§ **What to do**
What are the lines below, starting at the line containing "tomevil (purple) 765" and ending at the line containing "sovati (orange) 171"? Write them out exactly, ends included, without pictures.

(Scene images with change listings)
****
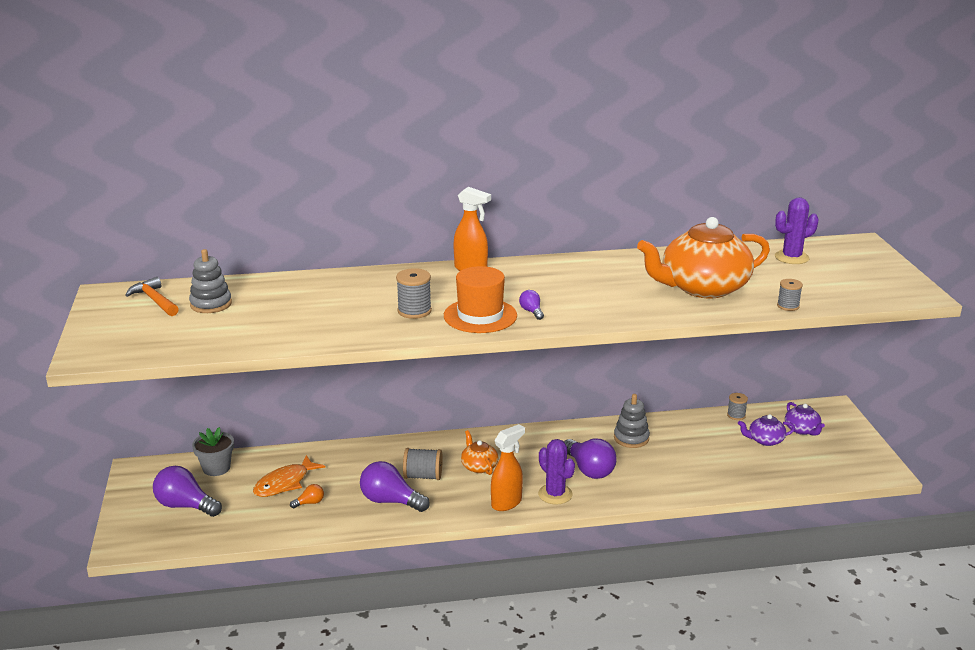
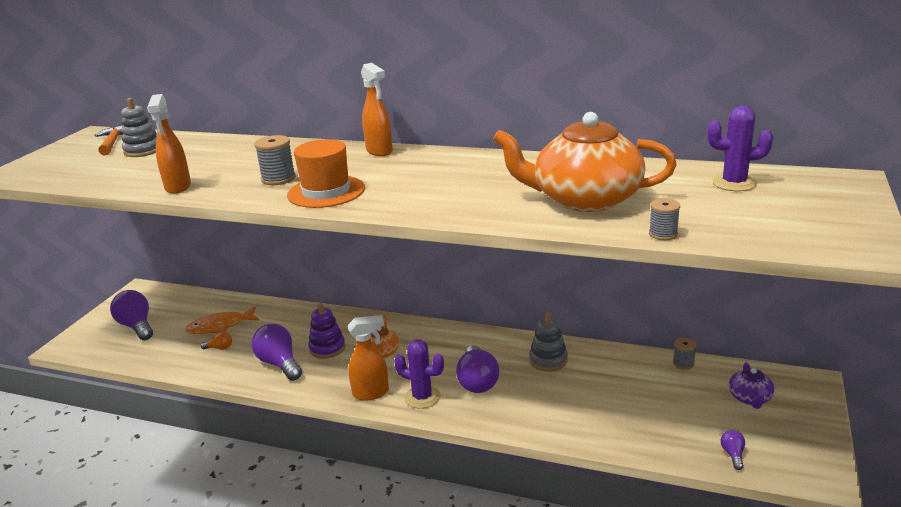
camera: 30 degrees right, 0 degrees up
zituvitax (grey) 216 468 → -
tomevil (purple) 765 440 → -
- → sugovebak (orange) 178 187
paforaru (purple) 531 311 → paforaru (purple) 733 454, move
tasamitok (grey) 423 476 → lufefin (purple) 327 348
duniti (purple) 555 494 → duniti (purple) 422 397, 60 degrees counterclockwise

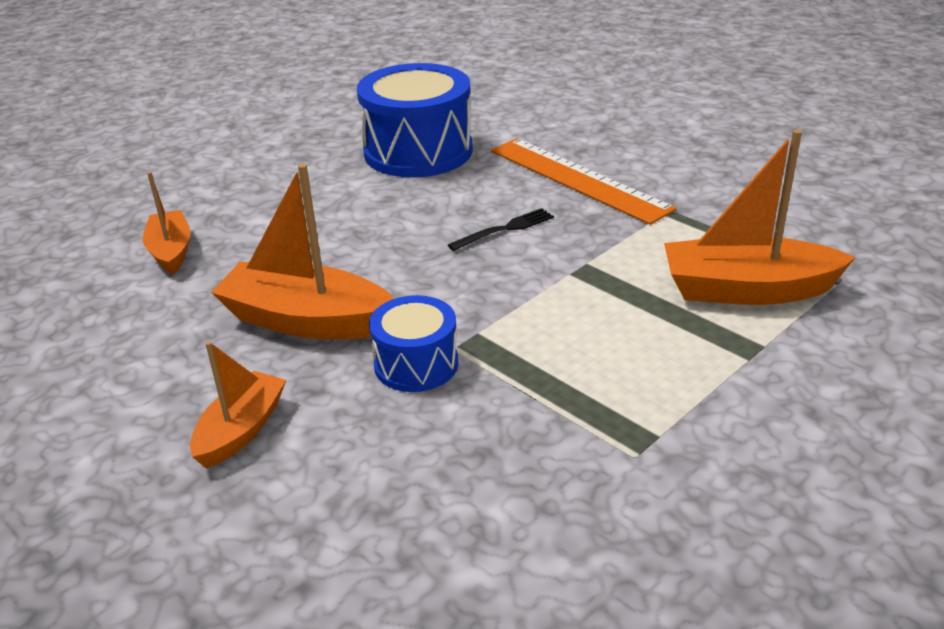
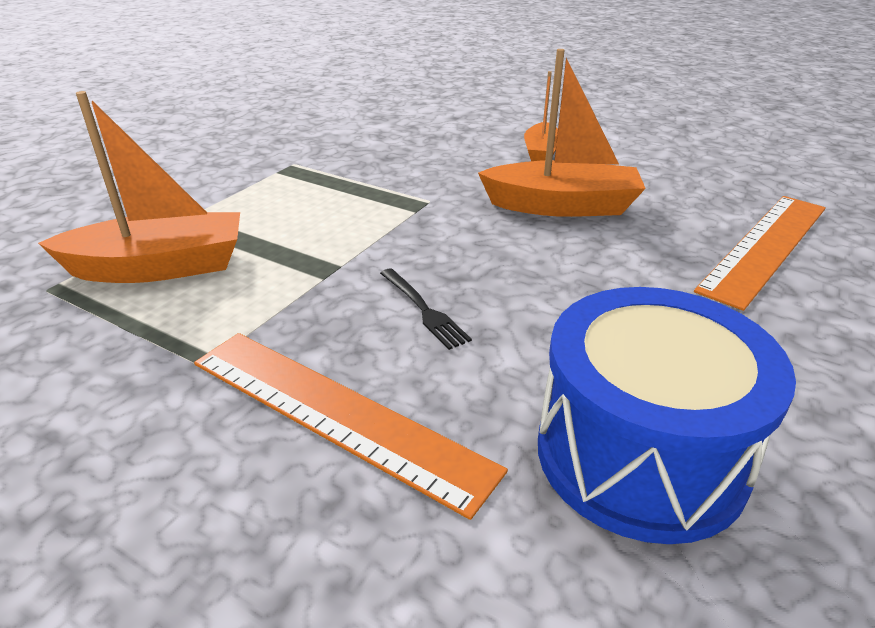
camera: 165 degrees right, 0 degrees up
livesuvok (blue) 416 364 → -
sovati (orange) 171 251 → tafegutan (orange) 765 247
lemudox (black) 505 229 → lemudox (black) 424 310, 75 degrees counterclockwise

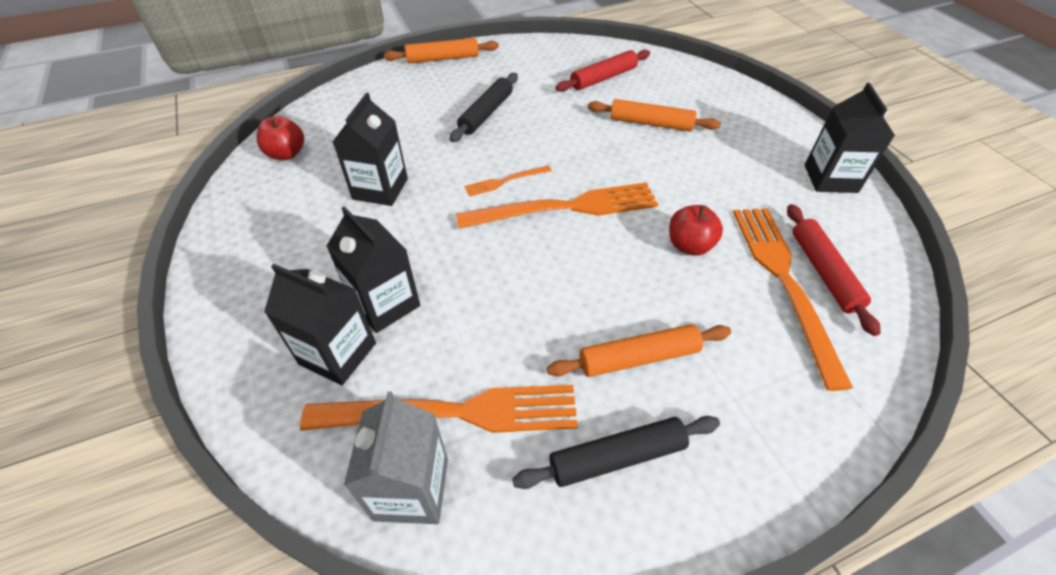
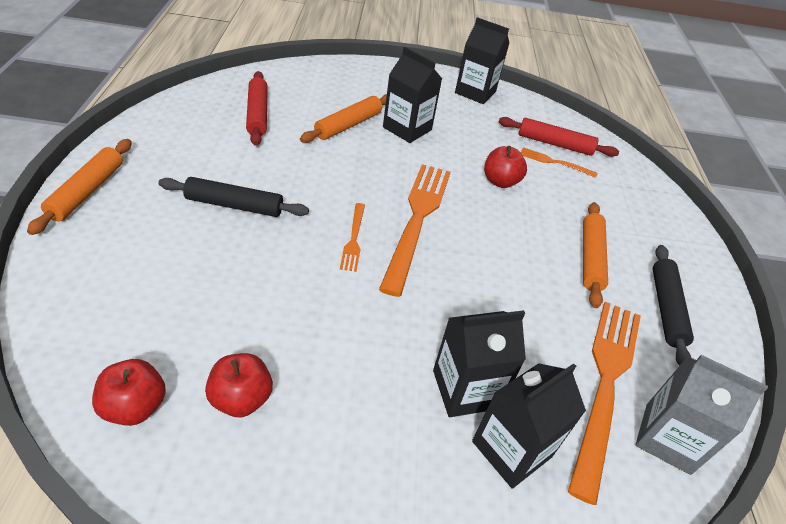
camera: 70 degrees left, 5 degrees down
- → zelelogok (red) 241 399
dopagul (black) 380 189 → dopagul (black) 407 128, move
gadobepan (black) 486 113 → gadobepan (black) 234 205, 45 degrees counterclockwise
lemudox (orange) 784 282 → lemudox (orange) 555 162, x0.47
****
§ **Answer area**
tomevil (purple) 765 440 → -
- → sugovebak (orange) 178 187
paforaru (purple) 531 311 → paforaru (purple) 733 454, move
tasamitok (grey) 423 476 → lufefin (purple) 327 348
duniti (purple) 555 494 → duniti (purple) 422 397, 60 degrees counterclockwise

camera: 165 degrees right, 0 degrees up
livesuvok (blue) 416 364 → -
sovati (orange) 171 251 → tafegutan (orange) 765 247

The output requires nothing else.